Activity
Retype, character for character, the line containing "Monlia Post: [246,607,482,776]" along with each line after it through the end of the data, and only those.

>>>

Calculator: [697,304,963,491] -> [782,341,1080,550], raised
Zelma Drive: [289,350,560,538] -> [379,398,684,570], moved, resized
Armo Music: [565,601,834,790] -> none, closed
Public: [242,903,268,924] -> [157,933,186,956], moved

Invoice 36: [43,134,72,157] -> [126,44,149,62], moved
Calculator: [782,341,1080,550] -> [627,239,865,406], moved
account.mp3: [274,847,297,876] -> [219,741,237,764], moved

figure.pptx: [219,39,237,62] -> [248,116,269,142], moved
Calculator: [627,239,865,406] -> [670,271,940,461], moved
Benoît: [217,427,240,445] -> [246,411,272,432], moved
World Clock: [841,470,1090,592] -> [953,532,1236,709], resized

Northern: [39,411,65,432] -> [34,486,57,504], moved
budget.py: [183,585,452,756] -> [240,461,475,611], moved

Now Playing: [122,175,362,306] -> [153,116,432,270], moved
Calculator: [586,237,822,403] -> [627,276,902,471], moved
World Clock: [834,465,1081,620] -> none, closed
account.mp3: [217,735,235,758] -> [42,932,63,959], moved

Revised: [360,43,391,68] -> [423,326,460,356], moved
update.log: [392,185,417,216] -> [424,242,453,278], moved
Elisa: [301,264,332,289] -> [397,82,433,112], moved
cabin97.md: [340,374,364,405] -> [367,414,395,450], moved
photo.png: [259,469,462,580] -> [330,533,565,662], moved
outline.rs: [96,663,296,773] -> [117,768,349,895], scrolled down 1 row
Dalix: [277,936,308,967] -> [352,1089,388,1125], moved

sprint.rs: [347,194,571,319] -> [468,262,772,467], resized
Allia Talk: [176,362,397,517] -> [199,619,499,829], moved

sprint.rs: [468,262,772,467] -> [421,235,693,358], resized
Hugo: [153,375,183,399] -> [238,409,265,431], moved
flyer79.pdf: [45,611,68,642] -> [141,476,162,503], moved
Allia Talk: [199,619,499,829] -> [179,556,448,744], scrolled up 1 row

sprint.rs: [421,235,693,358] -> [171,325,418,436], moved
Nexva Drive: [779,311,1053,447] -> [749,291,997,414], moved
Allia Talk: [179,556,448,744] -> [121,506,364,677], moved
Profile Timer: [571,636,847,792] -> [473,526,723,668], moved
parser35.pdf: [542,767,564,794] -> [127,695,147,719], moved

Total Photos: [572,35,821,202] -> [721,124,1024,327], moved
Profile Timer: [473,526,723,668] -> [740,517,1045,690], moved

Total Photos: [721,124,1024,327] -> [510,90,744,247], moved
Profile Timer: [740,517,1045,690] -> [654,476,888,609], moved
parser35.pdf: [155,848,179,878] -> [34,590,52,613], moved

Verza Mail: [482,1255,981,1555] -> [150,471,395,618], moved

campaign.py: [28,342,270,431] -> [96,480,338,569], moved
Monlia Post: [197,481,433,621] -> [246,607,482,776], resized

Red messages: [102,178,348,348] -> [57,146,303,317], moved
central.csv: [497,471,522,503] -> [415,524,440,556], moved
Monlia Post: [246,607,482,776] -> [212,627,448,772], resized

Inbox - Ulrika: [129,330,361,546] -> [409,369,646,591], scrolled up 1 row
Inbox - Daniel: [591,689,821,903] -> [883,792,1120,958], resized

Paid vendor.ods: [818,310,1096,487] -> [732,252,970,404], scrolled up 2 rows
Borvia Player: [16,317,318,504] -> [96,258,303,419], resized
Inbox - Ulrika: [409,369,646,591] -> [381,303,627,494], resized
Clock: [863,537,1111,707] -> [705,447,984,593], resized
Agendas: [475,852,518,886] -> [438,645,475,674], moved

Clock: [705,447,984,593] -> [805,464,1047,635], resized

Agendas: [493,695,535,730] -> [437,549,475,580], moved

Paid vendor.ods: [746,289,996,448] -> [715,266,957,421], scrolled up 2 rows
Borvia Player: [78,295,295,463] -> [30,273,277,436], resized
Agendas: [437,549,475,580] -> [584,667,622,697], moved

<<<

Your solution
Monlia Post: [246,607,482,776] -> [212,627,448,772], resized

Inbox - Ulrika: [129,330,361,546] -> [409,369,646,591], scrolled up 1 row
Inbox - Daniel: [591,689,821,903] -> [883,792,1120,958], resized

Paid vendor.ods: [818,310,1096,487] -> [732,252,970,404], scrolled up 2 rows
Borvia Player: [16,317,318,504] -> [96,258,303,419], resized
Inbox - Ulrika: [409,369,646,591] -> [381,303,627,494], resized
Clock: [863,537,1111,707] -> [705,447,984,593], resized
Agendas: [475,852,518,886] -> [438,645,475,674], moved

Clock: [705,447,984,593] -> [805,464,1047,635], resized

Agendas: [493,695,535,730] -> [437,549,475,580], moved

Paid vendor.ods: [746,289,996,448] -> [715,266,957,421], scrolled up 2 rows
Borvia Player: [78,295,295,463] -> [30,273,277,436], resized
Agendas: [437,549,475,580] -> [584,667,622,697], moved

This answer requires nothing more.